** DATASET RECORDS follows **
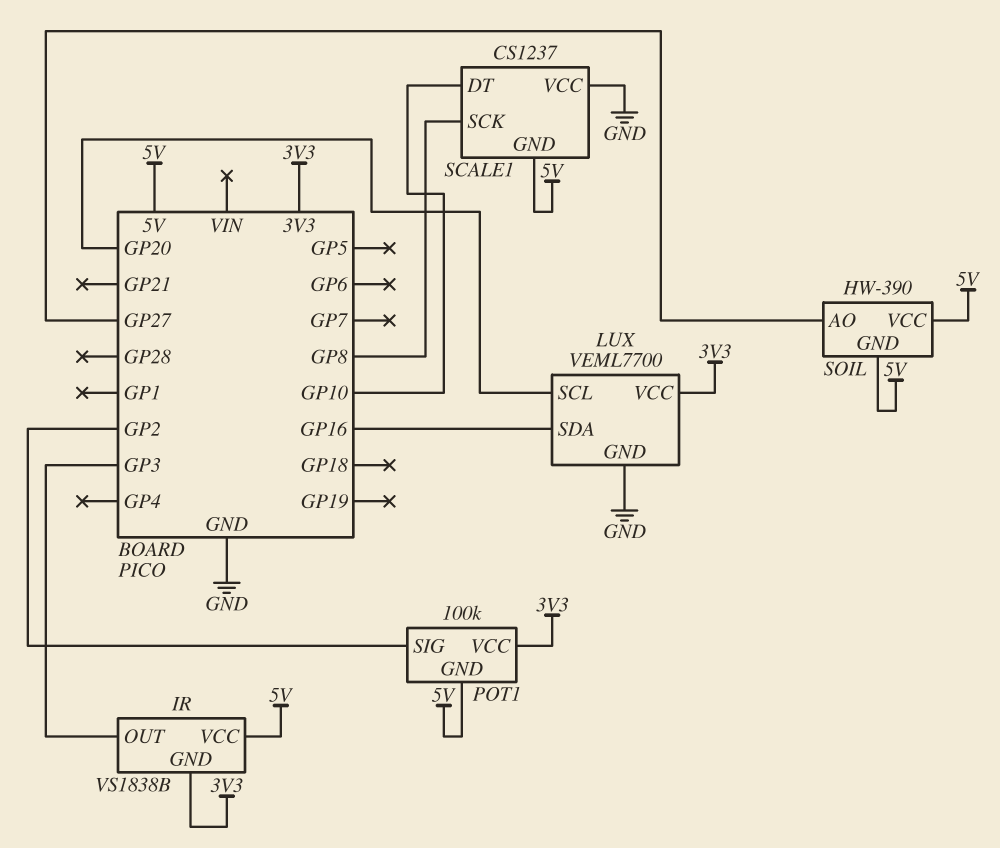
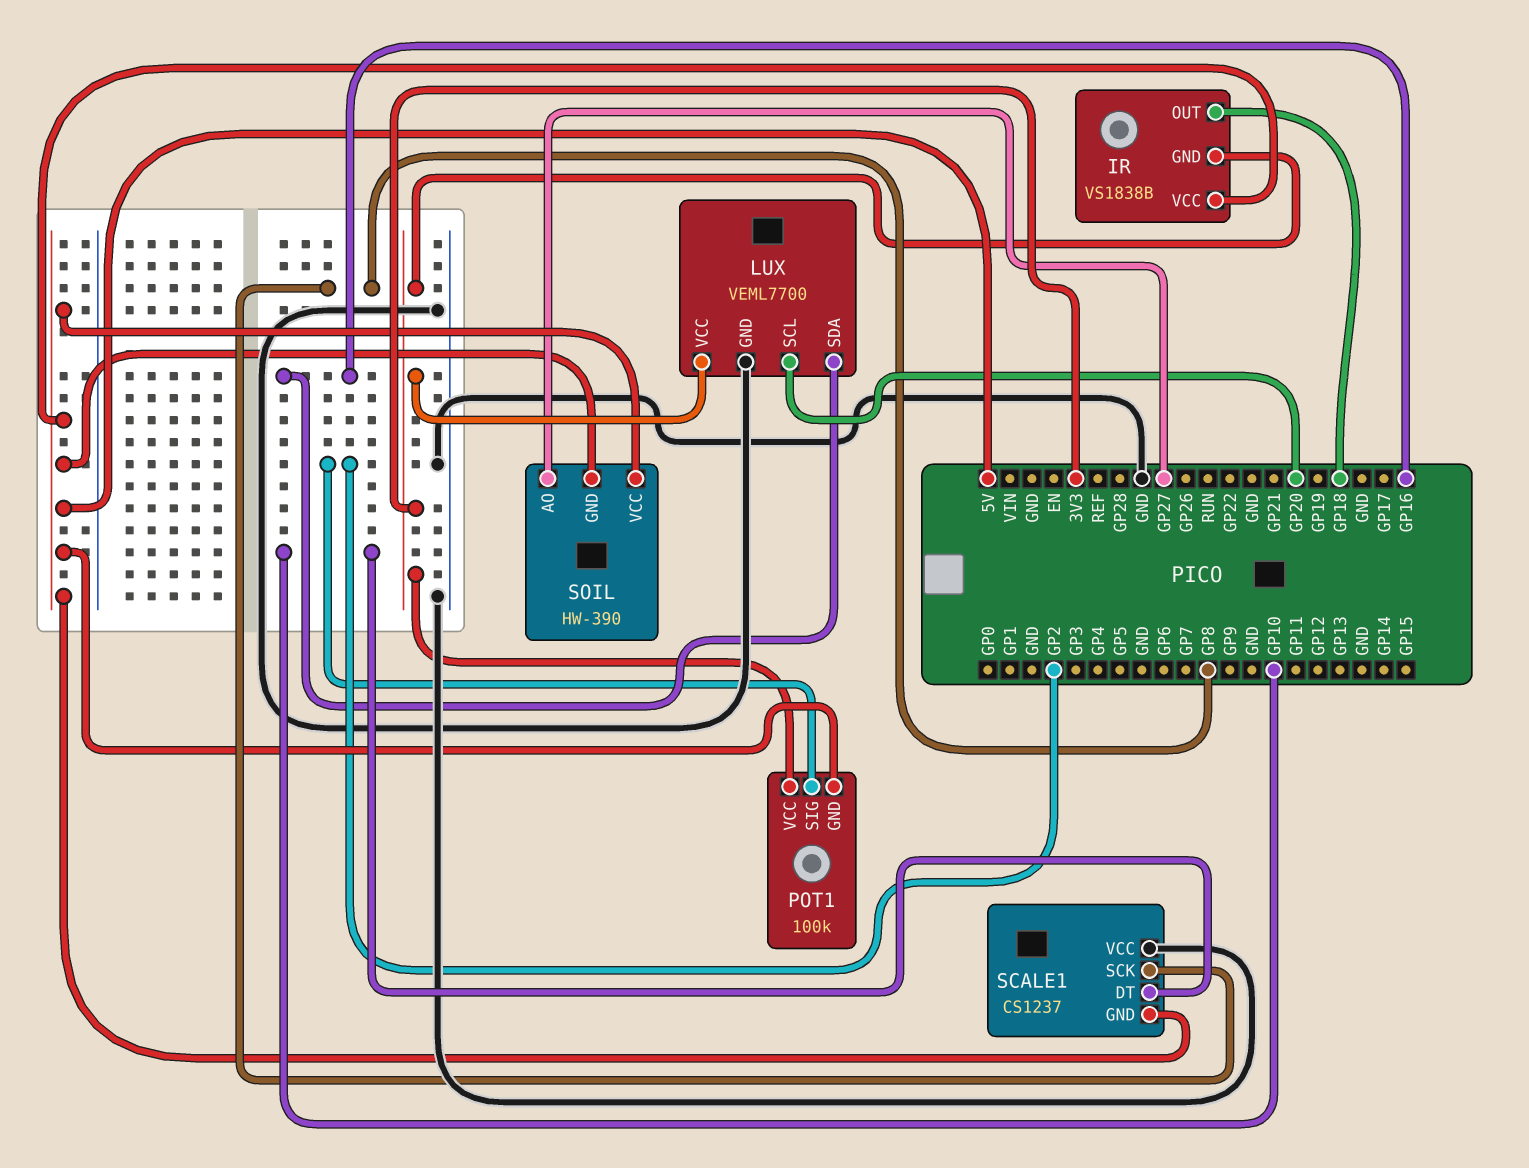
IR pin OUT: GP3 -> GP18

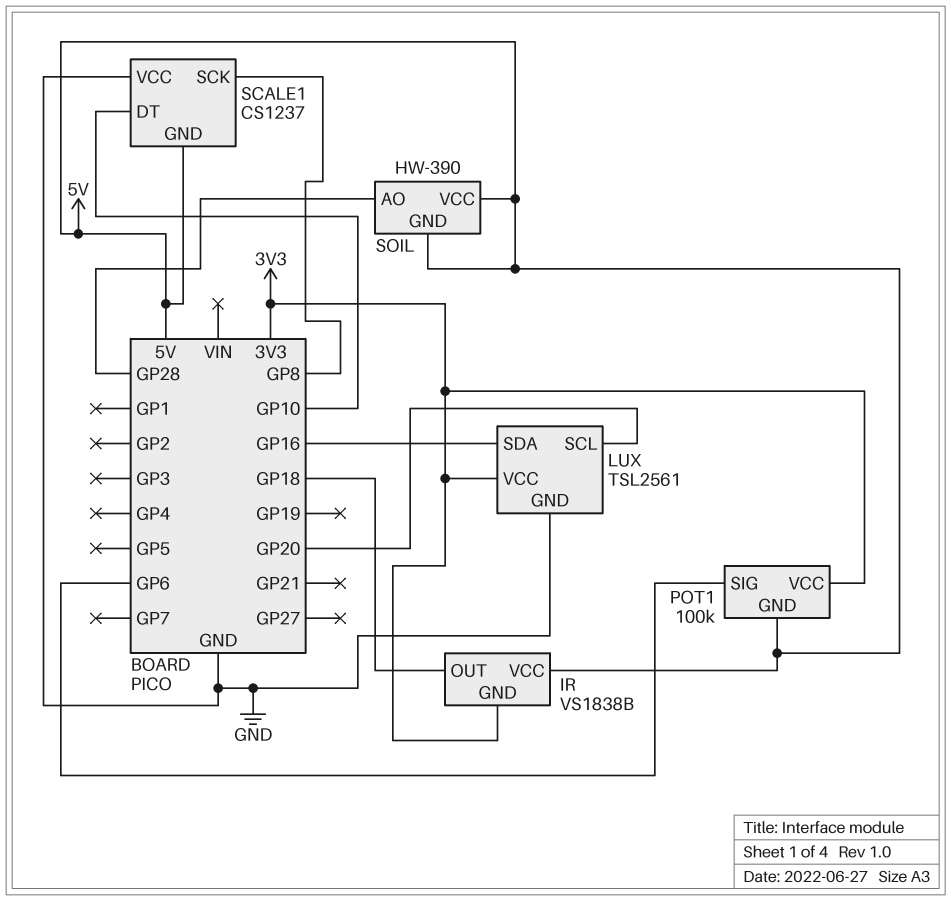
LUX: VEML7700 -> TSL2561
POT1 pin SIG: GP2 -> GP6
SOIL pin AO: GP27 -> GP28

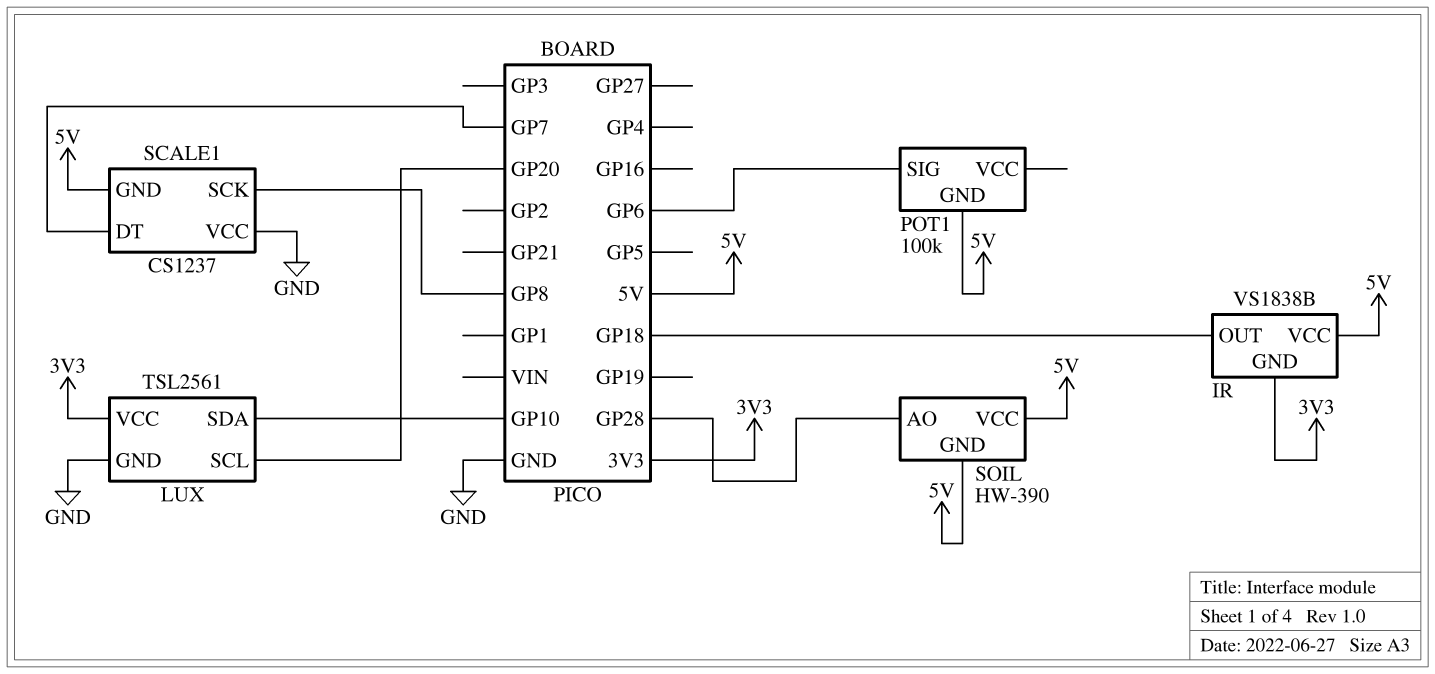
LUX pin SDA: GP16 -> GP10
POT1 pin VCC: 3V3 -> none
SCALE1 pin DT: GP10 -> GP7

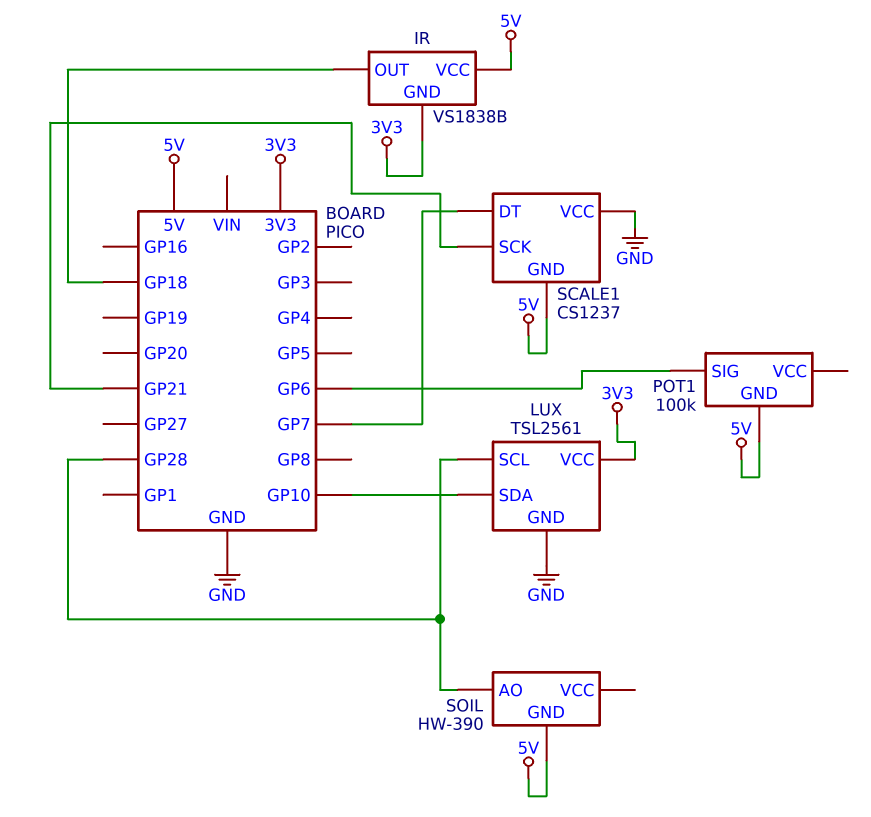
LUX pin SCL: GP20 -> GP28
SCALE1 pin SCK: GP8 -> GP21
SOIL pin VCC: 5V -> none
** End of DATASET RECORDS **
EXERCISE OBJECTIVE:
Set all of the records down once more, letter for letter, with the images removed.

EXPECTED ANSWER:
IR pin OUT: GP3 -> GP18

LUX: VEML7700 -> TSL2561
POT1 pin SIG: GP2 -> GP6
SOIL pin AO: GP27 -> GP28

LUX pin SDA: GP16 -> GP10
POT1 pin VCC: 3V3 -> none
SCALE1 pin DT: GP10 -> GP7

LUX pin SCL: GP20 -> GP28
SCALE1 pin SCK: GP8 -> GP21
SOIL pin VCC: 5V -> none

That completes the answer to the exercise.